◆ WHAT YOU HAVE TO DO: Give back exactly the stretch of data below from the line holding "purple circle: (19, 223) -> (58, 312), moved" through the line holding "blue cross: (235, 253) -> (385, 312), moved", both ends included, and leave the remaining lines out.

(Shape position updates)

☆ ☆ ☆

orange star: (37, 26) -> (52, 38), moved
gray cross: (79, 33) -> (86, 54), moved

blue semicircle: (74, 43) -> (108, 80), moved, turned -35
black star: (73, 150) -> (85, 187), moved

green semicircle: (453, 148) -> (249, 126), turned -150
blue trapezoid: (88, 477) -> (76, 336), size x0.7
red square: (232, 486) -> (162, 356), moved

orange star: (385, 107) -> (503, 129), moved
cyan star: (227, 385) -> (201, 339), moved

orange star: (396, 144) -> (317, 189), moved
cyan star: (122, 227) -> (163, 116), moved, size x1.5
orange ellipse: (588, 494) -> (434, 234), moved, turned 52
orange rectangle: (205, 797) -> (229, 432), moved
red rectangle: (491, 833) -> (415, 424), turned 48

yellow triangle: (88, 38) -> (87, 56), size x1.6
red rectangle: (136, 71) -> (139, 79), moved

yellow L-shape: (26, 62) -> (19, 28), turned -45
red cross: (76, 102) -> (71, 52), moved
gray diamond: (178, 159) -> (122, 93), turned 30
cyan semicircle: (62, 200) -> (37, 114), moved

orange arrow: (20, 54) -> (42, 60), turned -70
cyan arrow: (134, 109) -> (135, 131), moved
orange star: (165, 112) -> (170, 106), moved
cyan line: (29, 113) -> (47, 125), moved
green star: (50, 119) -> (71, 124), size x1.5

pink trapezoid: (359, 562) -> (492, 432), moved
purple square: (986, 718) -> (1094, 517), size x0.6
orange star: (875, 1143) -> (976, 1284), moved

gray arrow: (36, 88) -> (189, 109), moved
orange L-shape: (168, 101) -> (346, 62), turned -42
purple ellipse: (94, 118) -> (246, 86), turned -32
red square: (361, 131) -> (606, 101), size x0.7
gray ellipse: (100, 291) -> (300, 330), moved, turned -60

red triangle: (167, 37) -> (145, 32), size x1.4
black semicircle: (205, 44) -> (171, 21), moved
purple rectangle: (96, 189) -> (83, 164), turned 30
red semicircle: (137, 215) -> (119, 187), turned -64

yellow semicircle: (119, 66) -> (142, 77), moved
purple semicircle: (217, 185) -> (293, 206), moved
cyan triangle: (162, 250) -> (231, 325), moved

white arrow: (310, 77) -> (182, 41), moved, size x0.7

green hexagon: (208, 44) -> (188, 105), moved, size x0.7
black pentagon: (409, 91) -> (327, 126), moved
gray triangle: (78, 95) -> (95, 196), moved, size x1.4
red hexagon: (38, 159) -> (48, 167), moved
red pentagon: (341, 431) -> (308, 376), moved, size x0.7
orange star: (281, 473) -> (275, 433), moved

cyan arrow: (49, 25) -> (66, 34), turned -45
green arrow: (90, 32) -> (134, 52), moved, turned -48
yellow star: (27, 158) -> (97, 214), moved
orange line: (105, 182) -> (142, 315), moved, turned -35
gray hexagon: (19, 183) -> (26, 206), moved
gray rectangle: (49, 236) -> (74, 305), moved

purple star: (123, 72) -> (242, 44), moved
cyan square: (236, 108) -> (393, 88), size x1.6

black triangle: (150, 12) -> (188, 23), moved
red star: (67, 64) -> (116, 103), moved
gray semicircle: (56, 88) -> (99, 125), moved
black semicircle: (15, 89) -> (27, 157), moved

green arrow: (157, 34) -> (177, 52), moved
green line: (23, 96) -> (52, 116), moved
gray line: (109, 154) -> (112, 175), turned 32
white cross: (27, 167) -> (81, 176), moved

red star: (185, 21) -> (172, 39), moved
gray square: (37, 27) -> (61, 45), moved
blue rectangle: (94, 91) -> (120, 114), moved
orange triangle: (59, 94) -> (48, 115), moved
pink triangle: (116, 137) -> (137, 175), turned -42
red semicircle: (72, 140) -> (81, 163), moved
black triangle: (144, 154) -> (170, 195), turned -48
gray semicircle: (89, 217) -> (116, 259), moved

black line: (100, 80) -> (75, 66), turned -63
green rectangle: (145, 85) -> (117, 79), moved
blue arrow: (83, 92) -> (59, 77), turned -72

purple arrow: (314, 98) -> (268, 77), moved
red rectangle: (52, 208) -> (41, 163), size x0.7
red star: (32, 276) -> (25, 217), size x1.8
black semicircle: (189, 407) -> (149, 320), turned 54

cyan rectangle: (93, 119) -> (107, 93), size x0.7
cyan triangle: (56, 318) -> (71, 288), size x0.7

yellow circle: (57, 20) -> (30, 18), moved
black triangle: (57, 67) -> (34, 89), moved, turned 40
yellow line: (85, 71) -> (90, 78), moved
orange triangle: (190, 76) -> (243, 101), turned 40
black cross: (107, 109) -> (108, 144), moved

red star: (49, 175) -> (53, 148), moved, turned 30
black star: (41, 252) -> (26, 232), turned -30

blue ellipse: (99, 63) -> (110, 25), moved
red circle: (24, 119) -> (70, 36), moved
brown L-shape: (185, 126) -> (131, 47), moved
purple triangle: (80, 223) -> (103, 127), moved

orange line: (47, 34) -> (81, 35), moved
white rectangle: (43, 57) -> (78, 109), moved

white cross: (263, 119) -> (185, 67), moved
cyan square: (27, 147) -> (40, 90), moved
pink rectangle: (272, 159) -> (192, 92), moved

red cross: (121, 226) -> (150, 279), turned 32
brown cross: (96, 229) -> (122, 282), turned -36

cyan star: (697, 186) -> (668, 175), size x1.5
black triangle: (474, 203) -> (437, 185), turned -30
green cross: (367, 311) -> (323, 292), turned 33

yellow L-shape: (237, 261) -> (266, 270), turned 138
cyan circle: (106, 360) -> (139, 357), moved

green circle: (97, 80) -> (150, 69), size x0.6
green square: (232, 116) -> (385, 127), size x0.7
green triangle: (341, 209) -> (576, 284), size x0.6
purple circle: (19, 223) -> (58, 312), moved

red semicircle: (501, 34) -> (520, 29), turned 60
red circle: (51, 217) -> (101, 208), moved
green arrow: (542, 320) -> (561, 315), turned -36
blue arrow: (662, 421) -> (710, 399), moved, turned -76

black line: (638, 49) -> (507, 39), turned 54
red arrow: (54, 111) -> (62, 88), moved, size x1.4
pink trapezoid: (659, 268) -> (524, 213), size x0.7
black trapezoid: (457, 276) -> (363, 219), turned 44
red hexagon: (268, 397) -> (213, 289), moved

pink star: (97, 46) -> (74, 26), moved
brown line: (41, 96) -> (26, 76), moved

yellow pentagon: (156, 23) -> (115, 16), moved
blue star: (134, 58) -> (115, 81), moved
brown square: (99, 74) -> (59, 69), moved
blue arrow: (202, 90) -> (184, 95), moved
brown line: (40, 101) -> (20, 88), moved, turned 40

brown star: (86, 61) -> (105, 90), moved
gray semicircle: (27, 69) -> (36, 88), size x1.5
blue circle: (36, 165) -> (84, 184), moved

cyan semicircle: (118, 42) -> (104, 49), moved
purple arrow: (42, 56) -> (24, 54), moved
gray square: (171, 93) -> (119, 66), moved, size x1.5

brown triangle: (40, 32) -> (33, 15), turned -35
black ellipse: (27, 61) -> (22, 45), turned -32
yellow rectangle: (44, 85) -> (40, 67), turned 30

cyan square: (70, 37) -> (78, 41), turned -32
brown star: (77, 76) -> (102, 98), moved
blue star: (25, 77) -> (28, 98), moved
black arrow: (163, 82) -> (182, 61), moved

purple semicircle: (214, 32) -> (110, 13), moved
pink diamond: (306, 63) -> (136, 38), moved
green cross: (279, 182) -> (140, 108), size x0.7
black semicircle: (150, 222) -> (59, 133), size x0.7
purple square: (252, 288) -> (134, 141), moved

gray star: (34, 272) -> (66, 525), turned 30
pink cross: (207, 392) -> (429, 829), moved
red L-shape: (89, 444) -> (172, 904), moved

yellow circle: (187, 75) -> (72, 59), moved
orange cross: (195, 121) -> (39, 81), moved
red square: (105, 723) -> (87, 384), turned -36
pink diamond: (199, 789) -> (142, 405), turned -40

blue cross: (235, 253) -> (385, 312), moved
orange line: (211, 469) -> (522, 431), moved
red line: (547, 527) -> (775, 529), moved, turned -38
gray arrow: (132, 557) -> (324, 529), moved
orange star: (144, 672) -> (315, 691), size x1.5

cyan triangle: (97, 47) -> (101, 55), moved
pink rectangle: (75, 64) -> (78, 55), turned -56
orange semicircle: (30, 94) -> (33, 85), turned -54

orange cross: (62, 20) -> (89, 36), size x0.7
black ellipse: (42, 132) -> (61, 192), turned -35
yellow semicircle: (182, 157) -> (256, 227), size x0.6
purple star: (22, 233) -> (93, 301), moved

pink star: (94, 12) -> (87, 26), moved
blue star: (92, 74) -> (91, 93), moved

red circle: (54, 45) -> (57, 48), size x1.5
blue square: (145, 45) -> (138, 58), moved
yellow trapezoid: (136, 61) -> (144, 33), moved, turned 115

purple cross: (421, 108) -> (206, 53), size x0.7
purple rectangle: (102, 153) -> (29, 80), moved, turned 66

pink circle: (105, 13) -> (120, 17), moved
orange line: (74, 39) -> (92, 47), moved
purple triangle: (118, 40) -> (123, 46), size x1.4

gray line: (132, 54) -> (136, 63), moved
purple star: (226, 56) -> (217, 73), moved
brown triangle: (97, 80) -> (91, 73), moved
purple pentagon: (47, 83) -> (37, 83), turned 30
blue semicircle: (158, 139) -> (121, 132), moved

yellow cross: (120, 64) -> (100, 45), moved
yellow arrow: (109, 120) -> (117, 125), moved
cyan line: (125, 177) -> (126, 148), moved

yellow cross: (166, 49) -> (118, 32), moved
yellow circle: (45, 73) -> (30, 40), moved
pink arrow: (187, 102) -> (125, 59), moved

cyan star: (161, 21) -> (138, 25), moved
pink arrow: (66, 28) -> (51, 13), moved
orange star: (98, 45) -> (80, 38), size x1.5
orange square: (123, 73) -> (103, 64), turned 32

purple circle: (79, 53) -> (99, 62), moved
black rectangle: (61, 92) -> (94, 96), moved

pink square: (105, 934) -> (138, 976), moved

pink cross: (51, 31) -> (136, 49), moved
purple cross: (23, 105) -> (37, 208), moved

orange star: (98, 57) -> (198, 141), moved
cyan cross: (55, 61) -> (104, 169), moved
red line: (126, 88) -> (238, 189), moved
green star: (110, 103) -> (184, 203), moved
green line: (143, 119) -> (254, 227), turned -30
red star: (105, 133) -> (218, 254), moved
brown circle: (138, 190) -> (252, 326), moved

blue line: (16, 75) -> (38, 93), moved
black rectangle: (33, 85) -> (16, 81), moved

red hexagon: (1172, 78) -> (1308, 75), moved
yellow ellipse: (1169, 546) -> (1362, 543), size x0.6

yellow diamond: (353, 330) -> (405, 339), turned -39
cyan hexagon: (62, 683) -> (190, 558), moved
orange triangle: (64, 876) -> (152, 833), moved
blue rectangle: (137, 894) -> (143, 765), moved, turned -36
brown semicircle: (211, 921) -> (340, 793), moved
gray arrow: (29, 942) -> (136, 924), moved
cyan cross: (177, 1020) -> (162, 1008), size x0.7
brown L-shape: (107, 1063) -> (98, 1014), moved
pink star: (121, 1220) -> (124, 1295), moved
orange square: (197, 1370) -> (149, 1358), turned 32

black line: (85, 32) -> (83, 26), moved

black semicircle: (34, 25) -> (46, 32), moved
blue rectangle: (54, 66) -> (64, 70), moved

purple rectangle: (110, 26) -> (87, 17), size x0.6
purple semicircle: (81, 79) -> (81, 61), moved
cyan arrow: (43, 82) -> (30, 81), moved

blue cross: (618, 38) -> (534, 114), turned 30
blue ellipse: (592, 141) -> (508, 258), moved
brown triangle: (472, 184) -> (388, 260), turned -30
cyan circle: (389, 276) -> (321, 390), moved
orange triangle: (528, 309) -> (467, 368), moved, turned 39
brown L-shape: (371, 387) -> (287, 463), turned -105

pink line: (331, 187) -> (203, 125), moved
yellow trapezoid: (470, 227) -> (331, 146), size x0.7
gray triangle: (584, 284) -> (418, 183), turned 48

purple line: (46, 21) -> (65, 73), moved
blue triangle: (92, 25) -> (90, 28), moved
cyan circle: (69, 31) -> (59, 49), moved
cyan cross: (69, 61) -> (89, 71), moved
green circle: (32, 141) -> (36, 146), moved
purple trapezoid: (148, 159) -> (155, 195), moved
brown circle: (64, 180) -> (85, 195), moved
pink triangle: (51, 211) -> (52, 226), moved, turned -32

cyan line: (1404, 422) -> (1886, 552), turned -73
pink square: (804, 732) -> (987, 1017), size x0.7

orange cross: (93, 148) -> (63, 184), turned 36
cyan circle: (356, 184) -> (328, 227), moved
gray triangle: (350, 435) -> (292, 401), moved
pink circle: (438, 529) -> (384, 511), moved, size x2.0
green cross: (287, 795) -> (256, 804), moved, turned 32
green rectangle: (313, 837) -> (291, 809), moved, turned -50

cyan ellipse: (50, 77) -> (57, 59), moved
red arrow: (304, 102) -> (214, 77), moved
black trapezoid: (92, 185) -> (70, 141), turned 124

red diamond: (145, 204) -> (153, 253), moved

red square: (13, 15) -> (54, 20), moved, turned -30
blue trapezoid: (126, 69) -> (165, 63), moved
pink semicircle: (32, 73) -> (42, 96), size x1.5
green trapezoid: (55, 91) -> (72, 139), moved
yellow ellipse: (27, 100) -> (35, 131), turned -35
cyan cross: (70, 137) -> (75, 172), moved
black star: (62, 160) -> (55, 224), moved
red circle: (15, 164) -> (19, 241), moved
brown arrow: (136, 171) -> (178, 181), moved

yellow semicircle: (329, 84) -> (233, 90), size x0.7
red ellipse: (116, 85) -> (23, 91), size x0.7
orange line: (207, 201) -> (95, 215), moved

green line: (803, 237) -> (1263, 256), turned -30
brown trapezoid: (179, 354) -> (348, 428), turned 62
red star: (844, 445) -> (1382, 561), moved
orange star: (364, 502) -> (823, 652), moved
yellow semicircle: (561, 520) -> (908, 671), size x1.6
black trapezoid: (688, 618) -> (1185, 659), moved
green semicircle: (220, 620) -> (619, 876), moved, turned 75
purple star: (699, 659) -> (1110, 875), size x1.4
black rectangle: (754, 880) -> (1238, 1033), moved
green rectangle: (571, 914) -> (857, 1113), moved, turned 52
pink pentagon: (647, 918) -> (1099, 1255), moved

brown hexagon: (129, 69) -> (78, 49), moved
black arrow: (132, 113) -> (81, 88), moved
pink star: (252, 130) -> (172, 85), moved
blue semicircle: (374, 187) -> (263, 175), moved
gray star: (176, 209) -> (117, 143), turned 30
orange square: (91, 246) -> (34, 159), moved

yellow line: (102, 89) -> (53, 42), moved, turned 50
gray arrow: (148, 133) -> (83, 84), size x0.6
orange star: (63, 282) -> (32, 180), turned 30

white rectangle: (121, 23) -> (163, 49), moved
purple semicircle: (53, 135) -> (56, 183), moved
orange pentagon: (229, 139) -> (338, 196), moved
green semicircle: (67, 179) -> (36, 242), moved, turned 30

☆ ☆ ☆

◆ RESULT:
purple circle: (19, 223) -> (58, 312), moved

red semicircle: (501, 34) -> (520, 29), turned 60
red circle: (51, 217) -> (101, 208), moved
green arrow: (542, 320) -> (561, 315), turned -36
blue arrow: (662, 421) -> (710, 399), moved, turned -76

black line: (638, 49) -> (507, 39), turned 54
red arrow: (54, 111) -> (62, 88), moved, size x1.4
pink trapezoid: (659, 268) -> (524, 213), size x0.7
black trapezoid: (457, 276) -> (363, 219), turned 44
red hexagon: (268, 397) -> (213, 289), moved

pink star: (97, 46) -> (74, 26), moved
brown line: (41, 96) -> (26, 76), moved

yellow pentagon: (156, 23) -> (115, 16), moved
blue star: (134, 58) -> (115, 81), moved
brown square: (99, 74) -> (59, 69), moved
blue arrow: (202, 90) -> (184, 95), moved
brown line: (40, 101) -> (20, 88), moved, turned 40

brown star: (86, 61) -> (105, 90), moved
gray semicircle: (27, 69) -> (36, 88), size x1.5
blue circle: (36, 165) -> (84, 184), moved

cyan semicircle: (118, 42) -> (104, 49), moved
purple arrow: (42, 56) -> (24, 54), moved
gray square: (171, 93) -> (119, 66), moved, size x1.5

brown triangle: (40, 32) -> (33, 15), turned -35
black ellipse: (27, 61) -> (22, 45), turned -32
yellow rectangle: (44, 85) -> (40, 67), turned 30

cyan square: (70, 37) -> (78, 41), turned -32
brown star: (77, 76) -> (102, 98), moved
blue star: (25, 77) -> (28, 98), moved
black arrow: (163, 82) -> (182, 61), moved

purple semicircle: (214, 32) -> (110, 13), moved
pink diamond: (306, 63) -> (136, 38), moved
green cross: (279, 182) -> (140, 108), size x0.7
black semicircle: (150, 222) -> (59, 133), size x0.7
purple square: (252, 288) -> (134, 141), moved

gray star: (34, 272) -> (66, 525), turned 30
pink cross: (207, 392) -> (429, 829), moved
red L-shape: (89, 444) -> (172, 904), moved

yellow circle: (187, 75) -> (72, 59), moved
orange cross: (195, 121) -> (39, 81), moved
red square: (105, 723) -> (87, 384), turned -36
pink diamond: (199, 789) -> (142, 405), turned -40

blue cross: (235, 253) -> (385, 312), moved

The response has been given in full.